Reproduce each record below in full, word for word, without images.

__Given data__
╭──

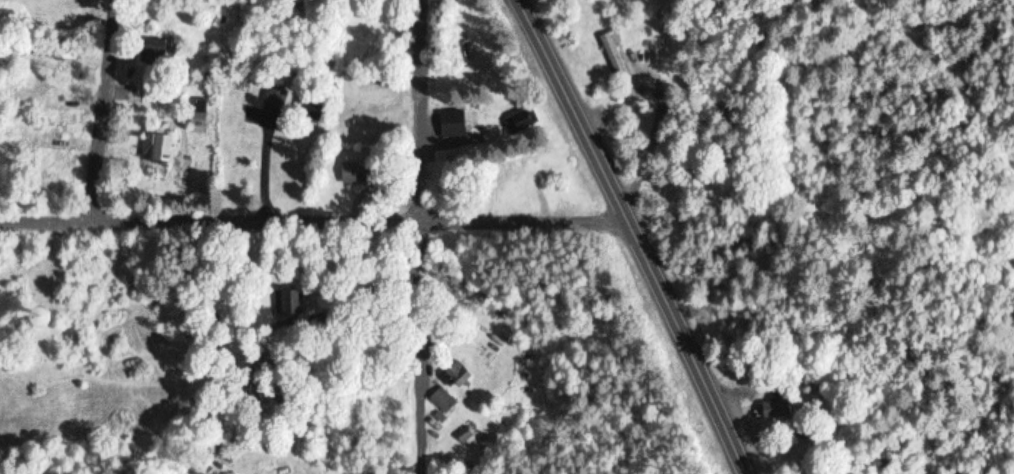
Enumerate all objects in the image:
building: (161, 48)
building: (615, 53)
building: (280, 93)
road: (105, 109)
building: (200, 114)
building: (454, 120)
building: (522, 122)
building: (372, 125)
building: (154, 168)
building: (360, 173)
road: (320, 224)
road: (642, 231)
road: (428, 237)
building: (288, 301)
building: (60, 314)
building: (457, 375)
building: (444, 399)
building: (779, 406)
building: (465, 433)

╰──

__Exercise result__
Enumerate all objects in the image:
building: (161, 48)
building: (615, 53)
building: (280, 93)
road: (105, 109)
building: (200, 114)
building: (454, 120)
building: (522, 122)
building: (372, 125)
building: (154, 168)
building: (360, 173)
road: (320, 224)
road: (642, 231)
road: (428, 237)
building: (288, 301)
building: (60, 314)
building: (457, 375)
building: (444, 399)
building: (779, 406)
building: (465, 433)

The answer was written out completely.